INSTRUCTIONS TO FOLLOW -> Skip every image and restate the data word for word.

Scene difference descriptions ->
§
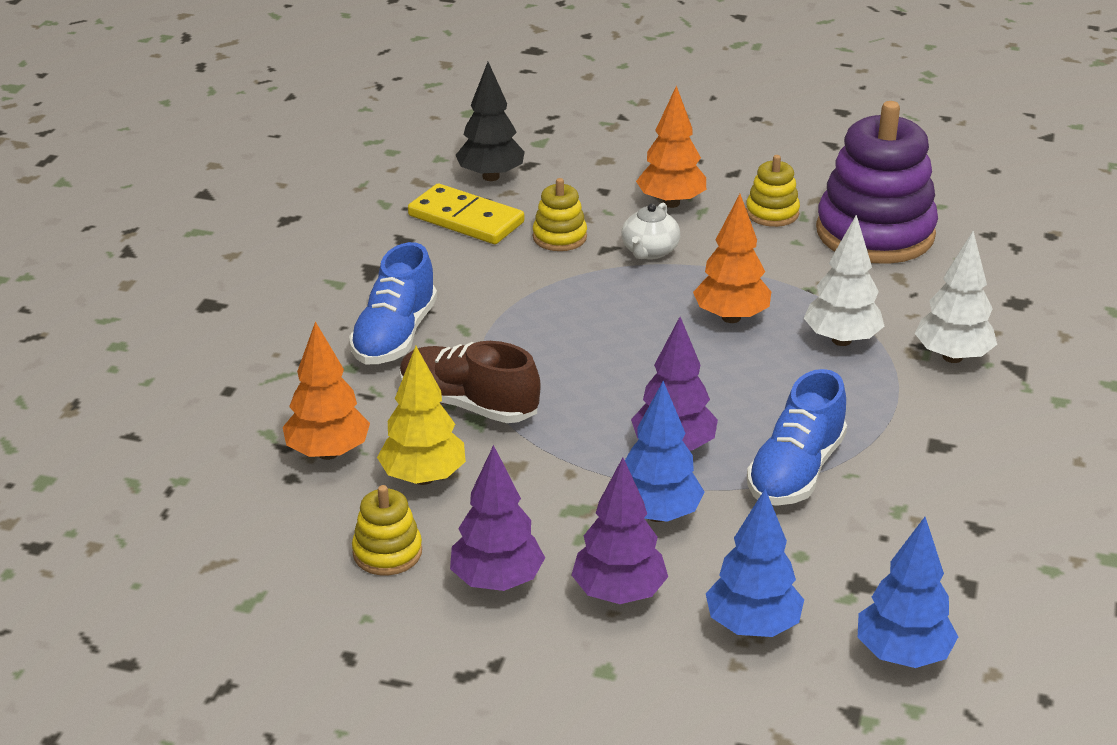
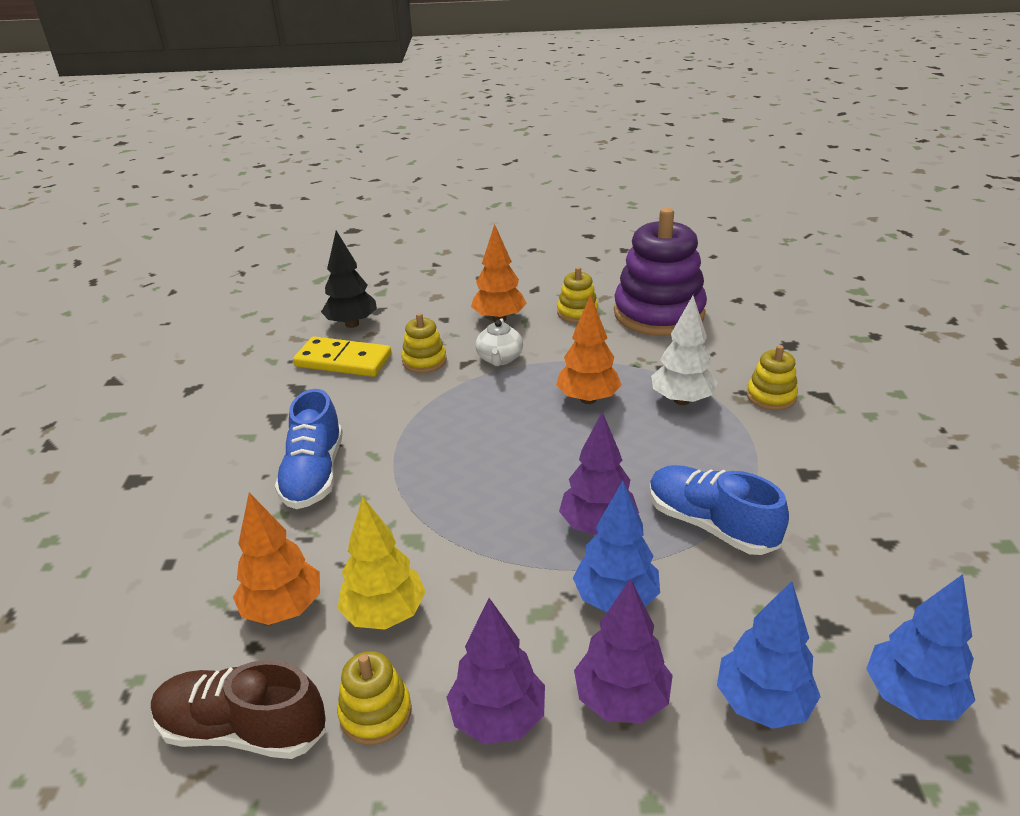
camera: 15 degrees left, 0 degrees up
(468, 404) = (401, 526): brown shoe -> brown shoe (243, 730)
(795, 471) = (710, 525): blue shoe -> blue shoe turned 120 degrees clockwise
(952, 357) = (771, 396): white tree -> yellow stacking toy

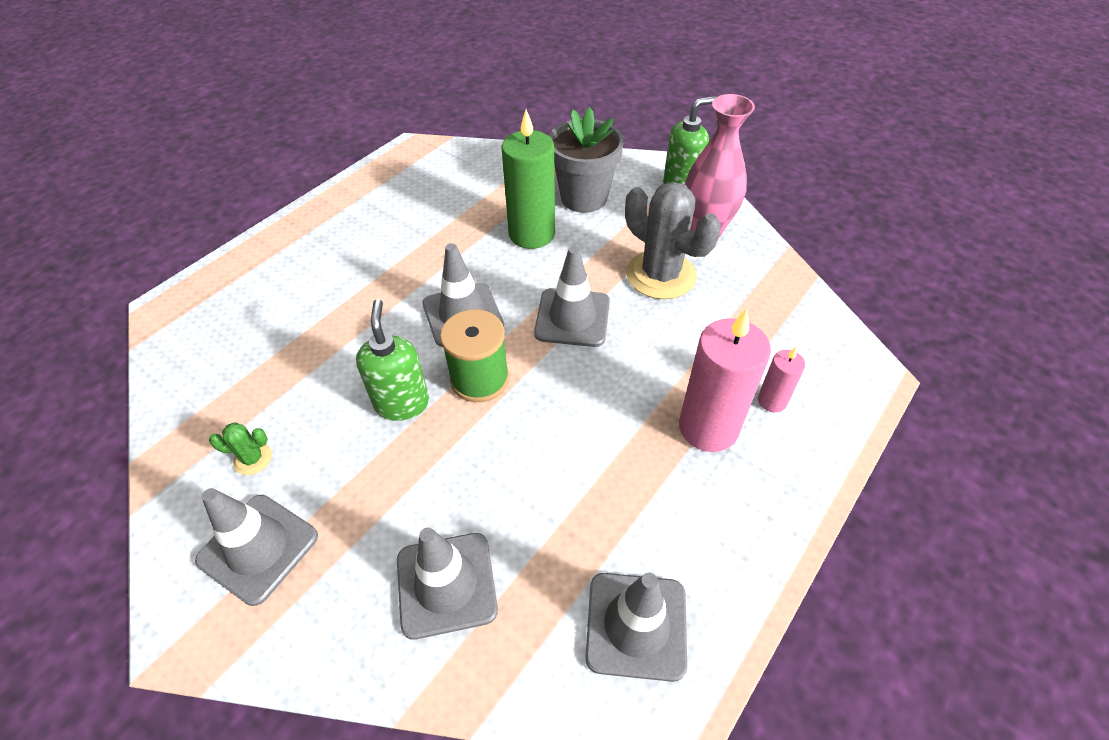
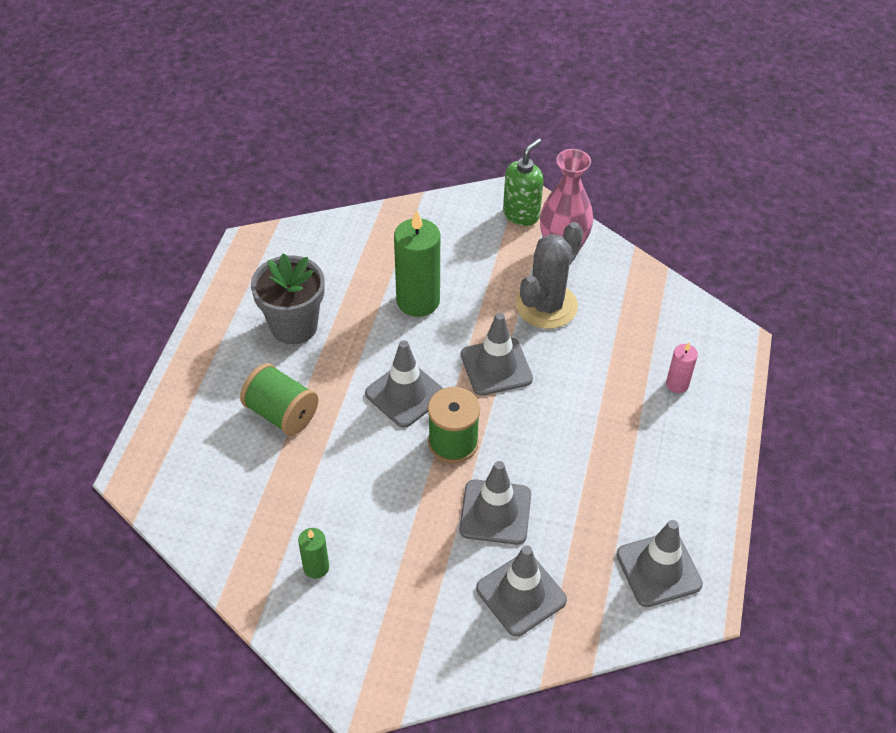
camera: 25 degrees left, 0 degrees up
(253, 459) = (316, 567): green cactus -> green candle
(258, 548) = (370, 625): grey traffic cone -> grey traffic cone (495, 512)
(334, 295) = (281, 413): none -> green spool
(402, 403) = (404, 483): green soap dispenser -> none
(584, 197) = (443, 250): grey flower pot -> grey flower pot (294, 326)
(661, 275) = (546, 306): grey cactus -> grey cactus turned 75 degrees counterclockwise
(708, 427) = (642, 420): pink candle -> none

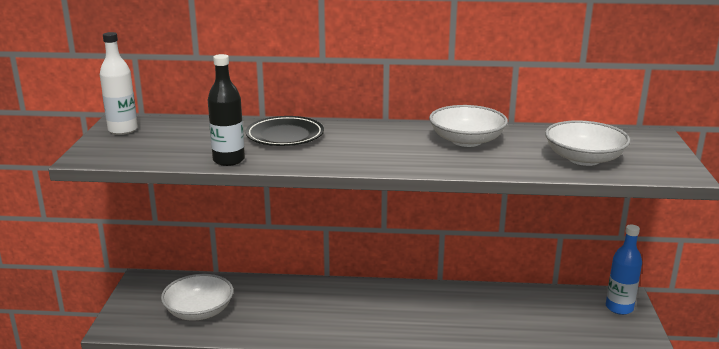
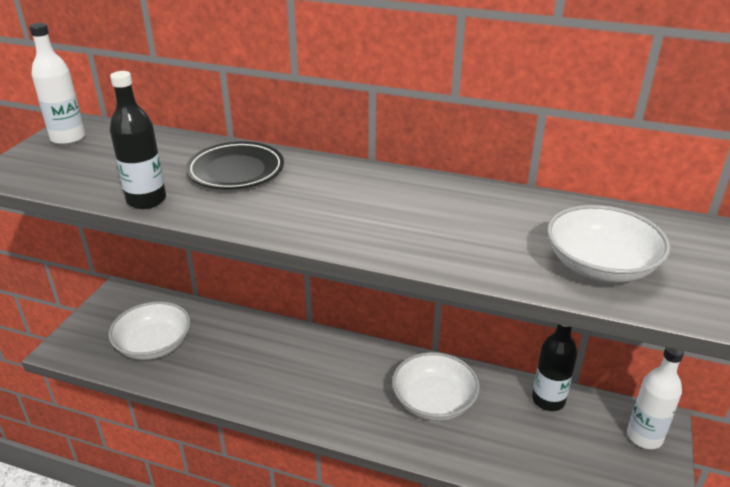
camera: 15 degrees right, 10 degrees up
(466, 140) = (454, 209): white bowl -> white bowl (434, 401)
(541, 297) = (548, 400): none -> black bottle
(619, 308) = (644, 436): blue bottle -> white bottle

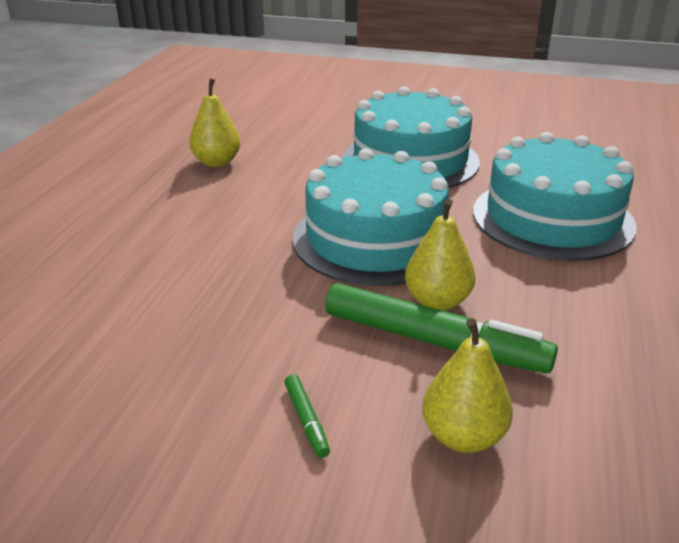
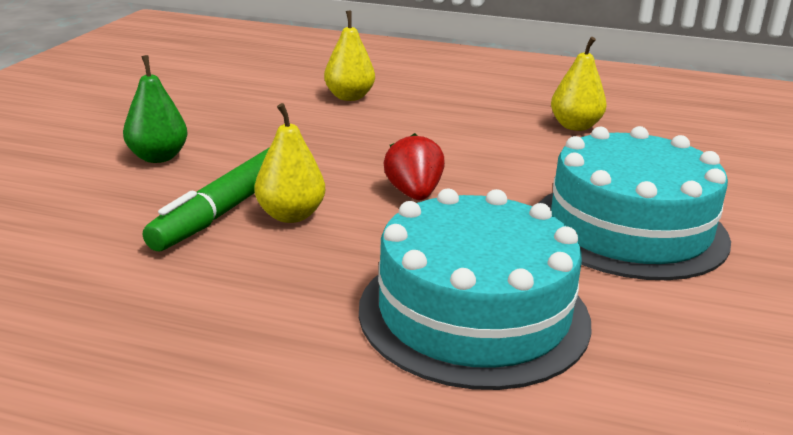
camera: 90 degrees right, 5 degrees down
(306, 420) = (158, 157): green marker -> green pear
(375, 239) = (414, 194): turquoise cake -> red strawberry
(463, 436) = (106, 208): yellow pear -> yellow pear (349, 97)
§
THE COMPLETED TASK ->
camera: 15 degrees left, 0 degrees up
(468, 404) = (401, 526): brown shoe -> brown shoe (243, 730)
(795, 471) = (710, 525): blue shoe -> blue shoe turned 120 degrees clockwise
(952, 357) = (771, 396): white tree -> yellow stacking toy

camera: 25 degrees left, 0 degrees up
(253, 459) = (316, 567): green cactus -> green candle
(258, 548) = (370, 625): grey traffic cone -> grey traffic cone (495, 512)
(334, 295) = (281, 413): none -> green spool
(402, 403) = (404, 483): green soap dispenser -> none
(584, 197) = (443, 250): grey flower pot -> grey flower pot (294, 326)
(661, 275) = (546, 306): grey cactus -> grey cactus turned 75 degrees counterclockwise
(708, 427) = (642, 420): pink candle -> none

camera: 15 degrees right, 10 degrees up
(466, 140) = (454, 209): white bowl -> white bowl (434, 401)
(541, 297) = (548, 400): none -> black bottle
(619, 308) = (644, 436): blue bottle -> white bottle

camera: 90 degrees right, 5 degrees down
(306, 420) = (158, 157): green marker -> green pear
(375, 239) = (414, 194): turquoise cake -> red strawberry
(463, 436) = (106, 208): yellow pear -> yellow pear (349, 97)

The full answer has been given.